[Dataset items]
▼

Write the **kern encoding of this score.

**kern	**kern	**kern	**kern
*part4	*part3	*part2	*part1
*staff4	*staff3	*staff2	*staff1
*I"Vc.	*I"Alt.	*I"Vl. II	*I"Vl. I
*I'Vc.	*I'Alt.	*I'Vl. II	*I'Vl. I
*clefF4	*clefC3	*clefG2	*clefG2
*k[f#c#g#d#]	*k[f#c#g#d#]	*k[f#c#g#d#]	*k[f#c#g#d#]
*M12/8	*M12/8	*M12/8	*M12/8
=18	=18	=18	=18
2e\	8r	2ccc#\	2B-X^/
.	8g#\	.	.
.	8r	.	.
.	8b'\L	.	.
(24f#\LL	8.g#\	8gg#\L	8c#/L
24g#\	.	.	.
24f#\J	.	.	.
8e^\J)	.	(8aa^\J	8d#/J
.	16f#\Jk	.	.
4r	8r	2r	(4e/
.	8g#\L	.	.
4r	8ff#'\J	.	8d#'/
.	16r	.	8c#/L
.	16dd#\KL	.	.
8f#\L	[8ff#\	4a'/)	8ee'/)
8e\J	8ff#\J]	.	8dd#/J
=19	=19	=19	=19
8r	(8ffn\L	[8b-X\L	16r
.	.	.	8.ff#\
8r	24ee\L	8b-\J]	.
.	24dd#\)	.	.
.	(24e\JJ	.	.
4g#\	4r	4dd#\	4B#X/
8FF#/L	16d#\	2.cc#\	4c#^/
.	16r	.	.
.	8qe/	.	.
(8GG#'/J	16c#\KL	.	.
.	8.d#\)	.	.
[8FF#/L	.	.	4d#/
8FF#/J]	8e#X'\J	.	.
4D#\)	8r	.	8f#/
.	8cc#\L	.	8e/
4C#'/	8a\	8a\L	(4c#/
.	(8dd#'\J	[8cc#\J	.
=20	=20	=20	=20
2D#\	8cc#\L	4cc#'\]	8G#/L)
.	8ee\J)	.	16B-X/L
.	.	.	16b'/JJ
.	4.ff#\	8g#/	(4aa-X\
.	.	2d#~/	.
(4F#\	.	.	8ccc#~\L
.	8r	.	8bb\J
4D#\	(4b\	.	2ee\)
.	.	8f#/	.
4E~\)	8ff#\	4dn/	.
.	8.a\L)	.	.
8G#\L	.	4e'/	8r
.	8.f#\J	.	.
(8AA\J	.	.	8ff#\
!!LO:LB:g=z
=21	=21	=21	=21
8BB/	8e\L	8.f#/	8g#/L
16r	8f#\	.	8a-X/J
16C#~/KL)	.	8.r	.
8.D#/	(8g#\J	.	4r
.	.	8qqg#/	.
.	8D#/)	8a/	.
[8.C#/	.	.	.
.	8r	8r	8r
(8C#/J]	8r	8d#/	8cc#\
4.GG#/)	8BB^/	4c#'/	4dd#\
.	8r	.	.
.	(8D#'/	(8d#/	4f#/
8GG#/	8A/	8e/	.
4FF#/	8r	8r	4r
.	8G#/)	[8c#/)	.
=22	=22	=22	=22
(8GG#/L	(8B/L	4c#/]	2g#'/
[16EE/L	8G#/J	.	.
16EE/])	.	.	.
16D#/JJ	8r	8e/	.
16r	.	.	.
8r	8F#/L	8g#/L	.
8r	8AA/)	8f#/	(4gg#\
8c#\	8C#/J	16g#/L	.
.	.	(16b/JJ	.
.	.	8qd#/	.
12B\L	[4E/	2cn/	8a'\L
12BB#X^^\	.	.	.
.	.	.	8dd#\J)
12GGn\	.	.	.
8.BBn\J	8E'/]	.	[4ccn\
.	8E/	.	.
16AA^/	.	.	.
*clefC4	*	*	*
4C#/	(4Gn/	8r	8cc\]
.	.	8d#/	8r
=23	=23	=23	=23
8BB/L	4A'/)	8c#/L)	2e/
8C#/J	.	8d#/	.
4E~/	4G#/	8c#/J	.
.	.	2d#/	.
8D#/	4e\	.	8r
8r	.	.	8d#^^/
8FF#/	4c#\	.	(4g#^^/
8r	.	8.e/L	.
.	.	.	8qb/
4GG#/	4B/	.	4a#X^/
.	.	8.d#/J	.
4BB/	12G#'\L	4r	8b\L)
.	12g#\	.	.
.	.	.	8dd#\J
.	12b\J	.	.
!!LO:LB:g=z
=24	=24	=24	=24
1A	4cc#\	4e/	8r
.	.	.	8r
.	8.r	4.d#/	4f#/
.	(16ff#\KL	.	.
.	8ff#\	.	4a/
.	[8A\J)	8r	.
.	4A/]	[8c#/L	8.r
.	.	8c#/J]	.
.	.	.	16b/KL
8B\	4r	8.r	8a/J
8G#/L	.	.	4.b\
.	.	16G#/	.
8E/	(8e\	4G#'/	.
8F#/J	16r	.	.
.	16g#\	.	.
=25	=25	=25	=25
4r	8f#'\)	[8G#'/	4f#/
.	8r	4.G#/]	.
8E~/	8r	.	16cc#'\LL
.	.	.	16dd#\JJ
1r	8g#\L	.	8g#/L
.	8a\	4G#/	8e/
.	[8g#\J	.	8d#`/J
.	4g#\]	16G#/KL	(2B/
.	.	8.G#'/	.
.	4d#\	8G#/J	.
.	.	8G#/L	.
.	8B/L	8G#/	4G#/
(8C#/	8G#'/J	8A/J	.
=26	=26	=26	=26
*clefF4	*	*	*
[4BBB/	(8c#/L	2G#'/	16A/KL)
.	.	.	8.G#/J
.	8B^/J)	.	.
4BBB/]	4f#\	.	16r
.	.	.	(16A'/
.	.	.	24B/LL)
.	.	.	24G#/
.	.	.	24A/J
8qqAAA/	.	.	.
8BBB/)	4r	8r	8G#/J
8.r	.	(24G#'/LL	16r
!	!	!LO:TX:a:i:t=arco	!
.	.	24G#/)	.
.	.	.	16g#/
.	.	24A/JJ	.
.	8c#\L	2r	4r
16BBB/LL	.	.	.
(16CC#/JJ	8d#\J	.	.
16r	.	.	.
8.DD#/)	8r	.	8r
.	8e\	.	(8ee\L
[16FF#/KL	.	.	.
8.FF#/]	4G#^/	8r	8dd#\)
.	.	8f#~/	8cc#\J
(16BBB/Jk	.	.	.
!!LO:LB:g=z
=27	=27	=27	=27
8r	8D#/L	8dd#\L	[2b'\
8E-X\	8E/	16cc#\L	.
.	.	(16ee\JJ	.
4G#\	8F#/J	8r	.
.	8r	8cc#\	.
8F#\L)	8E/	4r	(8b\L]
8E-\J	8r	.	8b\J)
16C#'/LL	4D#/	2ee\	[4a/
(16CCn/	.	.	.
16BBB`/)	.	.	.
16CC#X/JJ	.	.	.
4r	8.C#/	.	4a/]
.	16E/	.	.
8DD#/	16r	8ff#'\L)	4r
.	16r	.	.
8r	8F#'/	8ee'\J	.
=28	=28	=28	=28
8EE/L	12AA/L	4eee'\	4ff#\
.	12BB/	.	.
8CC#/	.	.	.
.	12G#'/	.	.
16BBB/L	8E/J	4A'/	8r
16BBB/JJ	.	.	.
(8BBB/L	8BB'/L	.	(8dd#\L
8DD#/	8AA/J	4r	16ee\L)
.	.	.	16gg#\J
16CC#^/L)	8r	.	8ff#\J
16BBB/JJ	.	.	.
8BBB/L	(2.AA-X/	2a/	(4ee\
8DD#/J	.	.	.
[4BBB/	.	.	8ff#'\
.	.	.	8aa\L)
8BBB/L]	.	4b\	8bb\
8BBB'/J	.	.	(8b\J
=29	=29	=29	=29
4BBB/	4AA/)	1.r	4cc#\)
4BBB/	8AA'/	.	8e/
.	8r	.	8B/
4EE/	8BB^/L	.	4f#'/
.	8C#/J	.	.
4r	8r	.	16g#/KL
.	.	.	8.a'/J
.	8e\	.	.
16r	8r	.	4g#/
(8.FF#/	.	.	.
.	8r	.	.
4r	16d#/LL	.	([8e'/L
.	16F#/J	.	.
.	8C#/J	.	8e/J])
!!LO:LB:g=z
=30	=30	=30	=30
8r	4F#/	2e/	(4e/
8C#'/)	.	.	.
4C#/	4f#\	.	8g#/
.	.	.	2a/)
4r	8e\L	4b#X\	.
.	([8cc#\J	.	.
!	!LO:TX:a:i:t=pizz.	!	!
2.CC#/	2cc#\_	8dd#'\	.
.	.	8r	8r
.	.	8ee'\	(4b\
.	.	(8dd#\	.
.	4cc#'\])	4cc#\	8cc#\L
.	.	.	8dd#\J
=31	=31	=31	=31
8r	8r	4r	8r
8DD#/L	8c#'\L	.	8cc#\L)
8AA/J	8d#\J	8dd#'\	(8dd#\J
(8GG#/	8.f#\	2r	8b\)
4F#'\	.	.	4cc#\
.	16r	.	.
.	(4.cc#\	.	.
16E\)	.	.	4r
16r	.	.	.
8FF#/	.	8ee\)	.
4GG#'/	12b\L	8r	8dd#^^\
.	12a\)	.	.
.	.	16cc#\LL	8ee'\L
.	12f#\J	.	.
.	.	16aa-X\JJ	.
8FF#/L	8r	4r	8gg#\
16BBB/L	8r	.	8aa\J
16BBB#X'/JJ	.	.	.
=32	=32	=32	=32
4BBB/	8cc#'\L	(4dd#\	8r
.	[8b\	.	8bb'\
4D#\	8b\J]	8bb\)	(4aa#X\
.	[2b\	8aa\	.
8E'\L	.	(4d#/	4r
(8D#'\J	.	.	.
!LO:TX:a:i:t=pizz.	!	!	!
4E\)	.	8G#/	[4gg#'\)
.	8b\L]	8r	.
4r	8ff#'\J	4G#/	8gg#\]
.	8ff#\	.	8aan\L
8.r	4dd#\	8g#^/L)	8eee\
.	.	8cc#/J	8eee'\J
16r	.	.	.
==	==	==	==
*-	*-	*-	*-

▲

• **Short task**:
Extract every line of the records above that contains the string "kern", treating uppercase and lowercase letters as different.

• **Task response**:
Write the **kern encoding of this score.
**kern	**kern	**kern	**kern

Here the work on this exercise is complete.